In the records below, take the line with "(170, 266) = (136, 332): grey" and all lines after it, and copy them exactly, pictures excluded.
——
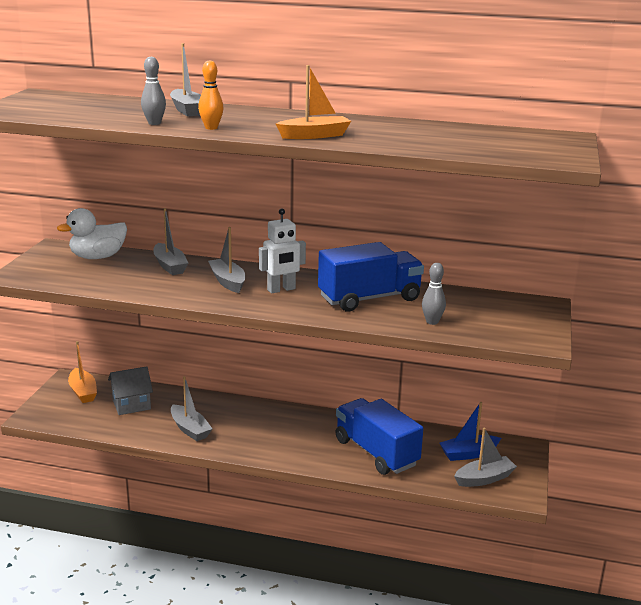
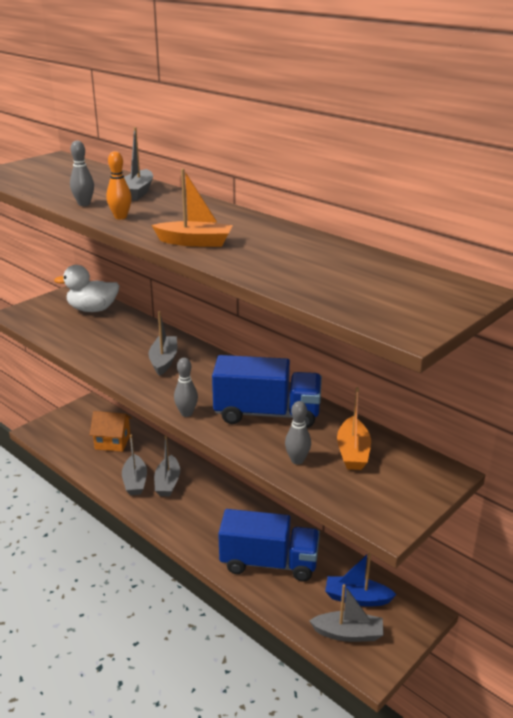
camera: 30 degrees right, 5 degrees up
(83, 392) = (88, 419): orange boat -> orange boat (353, 452)
(131, 404) = (112, 442): grey house -> orange house
(170, 266) = (136, 332): grey boat -> grey boat (167, 483)
(281, 289) = (199, 381): white robot -> none
(301, 313) = (186, 413): none -> grey bowling pin
(376, 452) = (269, 563): blue truck -> blue truck turned 105 degrees clockwise

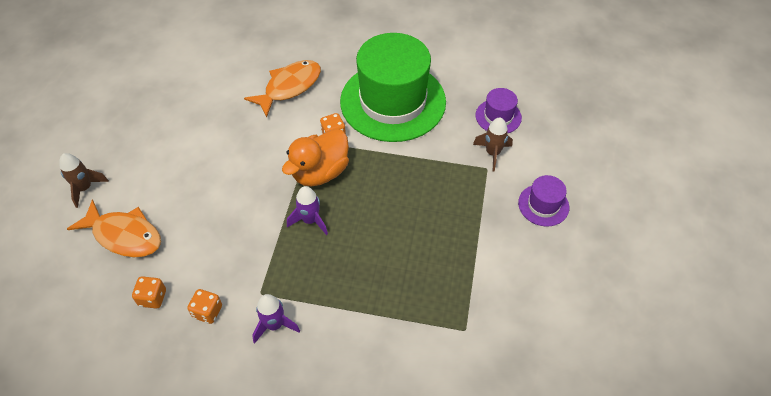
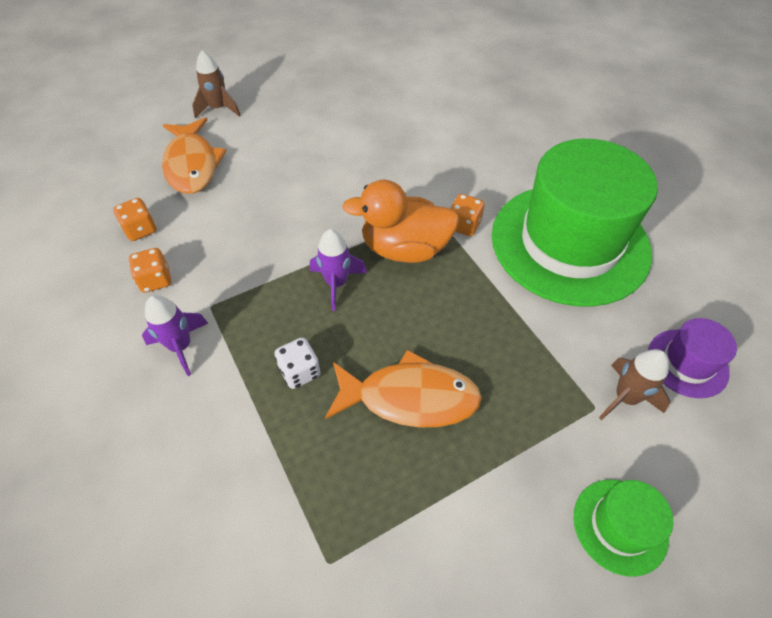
camera: 50 degrees right, 0 degrees up
(289, 87) = (479, 152): orange fish -> orange fish (410, 397)
(350, 275) = (300, 372): none -> white dice
(543, 205) = (620, 526): purple hat -> green hat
——
■ **Answer to this problem**:
(170, 266) = (136, 332): grey boat -> grey boat (167, 483)
(281, 289) = (199, 381): white robot -> none
(301, 313) = (186, 413): none -> grey bowling pin
(376, 452) = (269, 563): blue truck -> blue truck turned 105 degrees clockwise

camera: 50 degrees right, 0 degrees up
(289, 87) = (479, 152): orange fish -> orange fish (410, 397)
(350, 275) = (300, 372): none -> white dice
(543, 205) = (620, 526): purple hat -> green hat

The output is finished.